**** THE DATA ****
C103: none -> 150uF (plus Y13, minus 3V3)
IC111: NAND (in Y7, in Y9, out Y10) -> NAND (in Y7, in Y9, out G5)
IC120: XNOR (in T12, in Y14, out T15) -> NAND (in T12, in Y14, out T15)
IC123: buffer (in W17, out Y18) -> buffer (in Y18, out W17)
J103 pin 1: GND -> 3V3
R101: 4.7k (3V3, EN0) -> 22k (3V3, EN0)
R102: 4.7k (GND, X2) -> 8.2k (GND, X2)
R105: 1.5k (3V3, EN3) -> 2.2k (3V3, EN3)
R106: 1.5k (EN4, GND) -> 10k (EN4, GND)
****
**** THE DATA ****
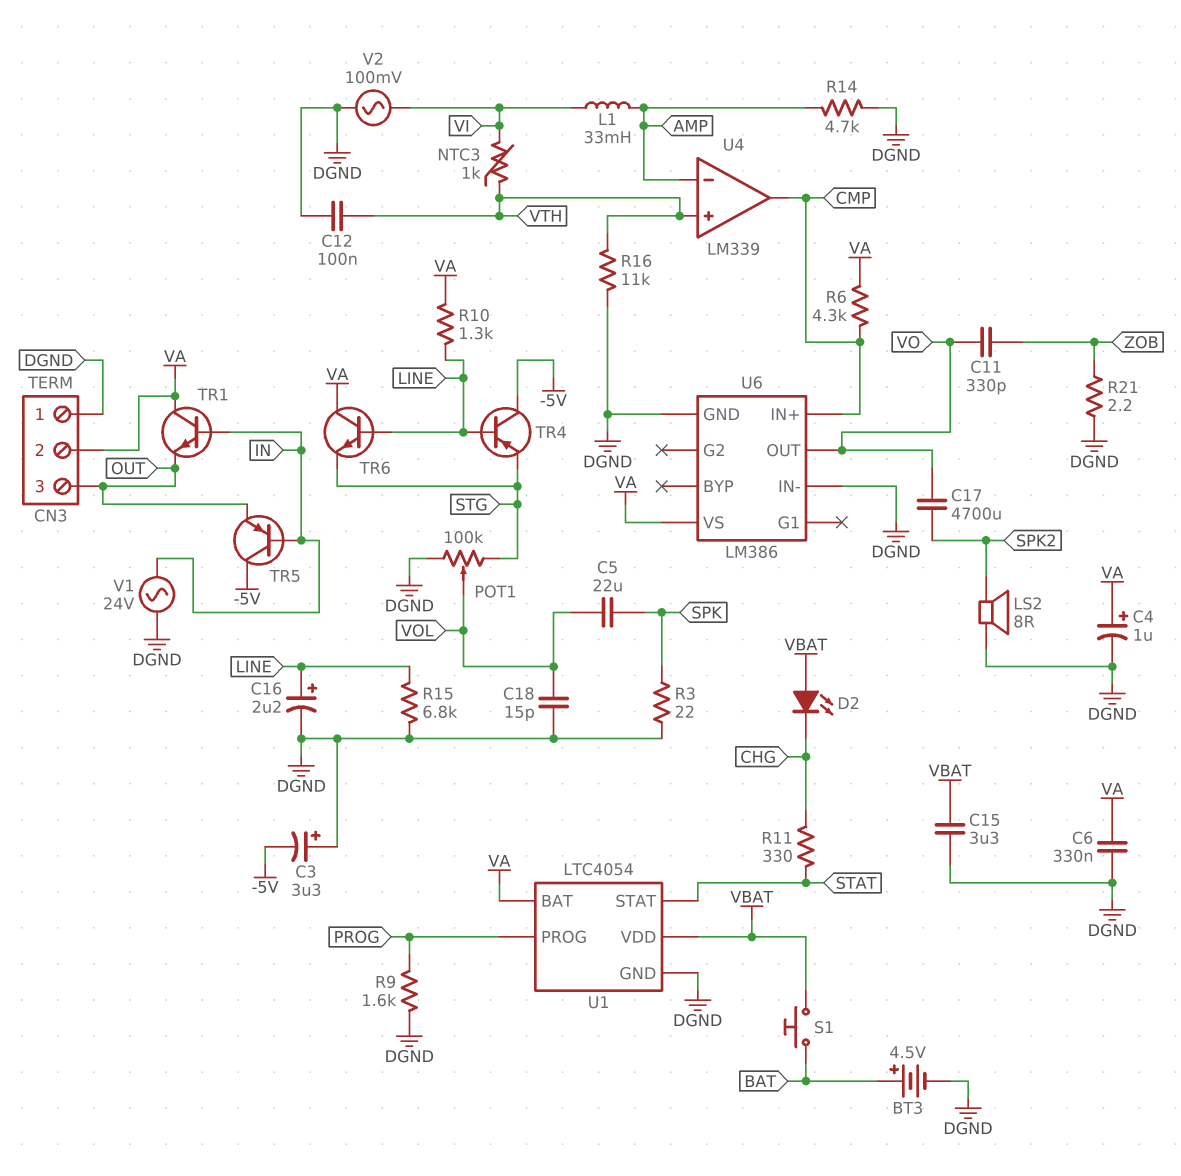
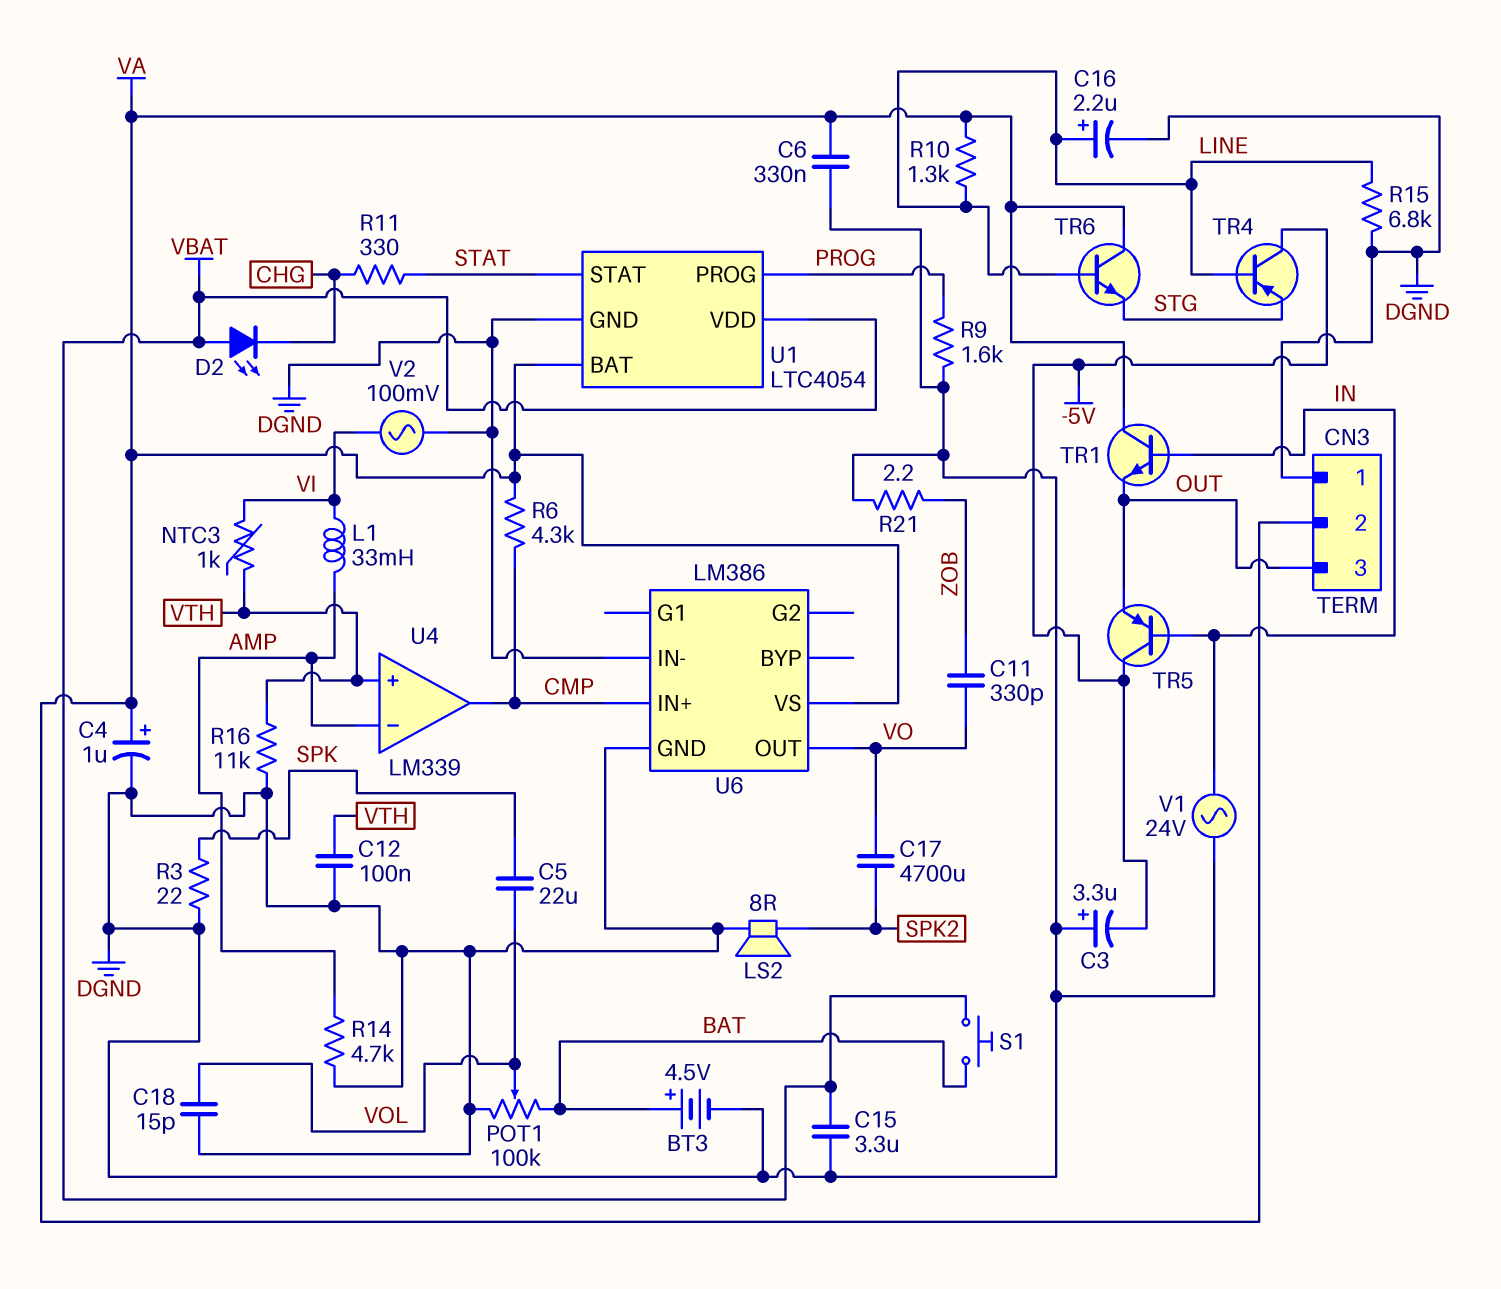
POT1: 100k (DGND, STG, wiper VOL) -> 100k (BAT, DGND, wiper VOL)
****
**** THE DATA ****
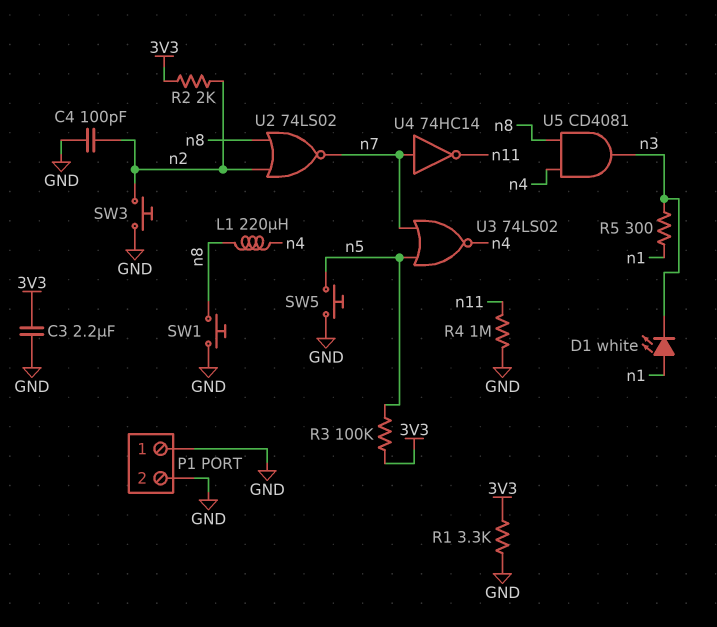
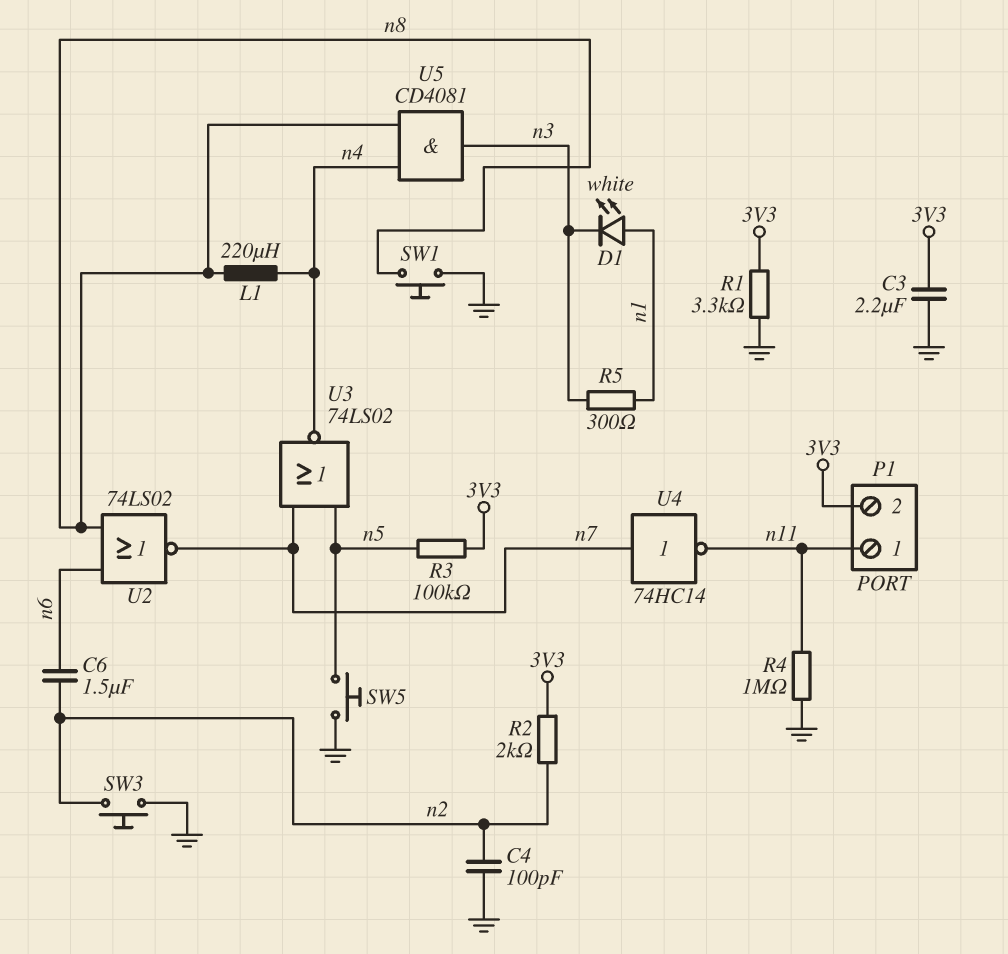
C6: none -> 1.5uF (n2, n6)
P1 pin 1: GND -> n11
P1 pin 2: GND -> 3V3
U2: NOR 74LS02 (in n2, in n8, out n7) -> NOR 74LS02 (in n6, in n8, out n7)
****
◆ **BRIEF**: What is needed is an exact copy of the lines above, from the one containing "C103: none -> 150uF (plus Y13, minus 3V3)" through the one containing "R106: 1.5k (EN4, GND) -> 10k (EN4, GND)", with nothing added.

◆ **ANSWER BOX**:
C103: none -> 150uF (plus Y13, minus 3V3)
IC111: NAND (in Y7, in Y9, out Y10) -> NAND (in Y7, in Y9, out G5)
IC120: XNOR (in T12, in Y14, out T15) -> NAND (in T12, in Y14, out T15)
IC123: buffer (in W17, out Y18) -> buffer (in Y18, out W17)
J103 pin 1: GND -> 3V3
R101: 4.7k (3V3, EN0) -> 22k (3V3, EN0)
R102: 4.7k (GND, X2) -> 8.2k (GND, X2)
R105: 1.5k (3V3, EN3) -> 2.2k (3V3, EN3)
R106: 1.5k (EN4, GND) -> 10k (EN4, GND)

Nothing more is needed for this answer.